■ Problem statement: Your answer must be an exact repetition of every record.

[Saved entries]
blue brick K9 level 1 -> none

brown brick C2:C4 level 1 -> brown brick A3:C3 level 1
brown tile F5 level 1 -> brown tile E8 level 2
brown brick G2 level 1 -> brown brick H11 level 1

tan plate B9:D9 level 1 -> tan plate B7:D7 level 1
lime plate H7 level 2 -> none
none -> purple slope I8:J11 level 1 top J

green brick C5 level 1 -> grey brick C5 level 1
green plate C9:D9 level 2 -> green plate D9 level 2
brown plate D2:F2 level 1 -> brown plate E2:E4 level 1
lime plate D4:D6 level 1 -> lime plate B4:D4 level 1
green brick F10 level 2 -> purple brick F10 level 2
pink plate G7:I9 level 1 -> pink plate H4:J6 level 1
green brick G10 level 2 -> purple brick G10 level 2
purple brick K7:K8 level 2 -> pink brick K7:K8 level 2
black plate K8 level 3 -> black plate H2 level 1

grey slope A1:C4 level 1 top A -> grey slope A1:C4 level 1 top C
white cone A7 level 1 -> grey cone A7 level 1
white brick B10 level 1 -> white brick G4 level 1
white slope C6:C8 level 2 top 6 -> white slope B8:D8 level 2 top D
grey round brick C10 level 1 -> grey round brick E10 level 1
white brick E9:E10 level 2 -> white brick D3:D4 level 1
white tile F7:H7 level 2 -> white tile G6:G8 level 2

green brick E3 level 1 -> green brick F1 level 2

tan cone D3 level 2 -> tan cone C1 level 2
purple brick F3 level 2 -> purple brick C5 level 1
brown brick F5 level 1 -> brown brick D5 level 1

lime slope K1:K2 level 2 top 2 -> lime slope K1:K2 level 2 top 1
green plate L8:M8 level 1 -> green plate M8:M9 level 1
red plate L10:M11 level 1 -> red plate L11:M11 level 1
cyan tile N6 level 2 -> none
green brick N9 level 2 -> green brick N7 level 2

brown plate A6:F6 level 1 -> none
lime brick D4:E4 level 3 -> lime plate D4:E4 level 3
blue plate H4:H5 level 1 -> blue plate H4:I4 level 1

■ Answer to the exercise:
blue brick K9 level 1 -> none

brown brick C2:C4 level 1 -> brown brick A3:C3 level 1
brown tile F5 level 1 -> brown tile E8 level 2
brown brick G2 level 1 -> brown brick H11 level 1

tan plate B9:D9 level 1 -> tan plate B7:D7 level 1
lime plate H7 level 2 -> none
none -> purple slope I8:J11 level 1 top J

green brick C5 level 1 -> grey brick C5 level 1
green plate C9:D9 level 2 -> green plate D9 level 2
brown plate D2:F2 level 1 -> brown plate E2:E4 level 1
lime plate D4:D6 level 1 -> lime plate B4:D4 level 1
green brick F10 level 2 -> purple brick F10 level 2
pink plate G7:I9 level 1 -> pink plate H4:J6 level 1
green brick G10 level 2 -> purple brick G10 level 2
purple brick K7:K8 level 2 -> pink brick K7:K8 level 2
black plate K8 level 3 -> black plate H2 level 1

grey slope A1:C4 level 1 top A -> grey slope A1:C4 level 1 top C
white cone A7 level 1 -> grey cone A7 level 1
white brick B10 level 1 -> white brick G4 level 1
white slope C6:C8 level 2 top 6 -> white slope B8:D8 level 2 top D
grey round brick C10 level 1 -> grey round brick E10 level 1
white brick E9:E10 level 2 -> white brick D3:D4 level 1
white tile F7:H7 level 2 -> white tile G6:G8 level 2

green brick E3 level 1 -> green brick F1 level 2

tan cone D3 level 2 -> tan cone C1 level 2
purple brick F3 level 2 -> purple brick C5 level 1
brown brick F5 level 1 -> brown brick D5 level 1

lime slope K1:K2 level 2 top 2 -> lime slope K1:K2 level 2 top 1
green plate L8:M8 level 1 -> green plate M8:M9 level 1
red plate L10:M11 level 1 -> red plate L11:M11 level 1
cyan tile N6 level 2 -> none
green brick N9 level 2 -> green brick N7 level 2

brown plate A6:F6 level 1 -> none
lime brick D4:E4 level 3 -> lime plate D4:E4 level 3
blue plate H4:H5 level 1 -> blue plate H4:I4 level 1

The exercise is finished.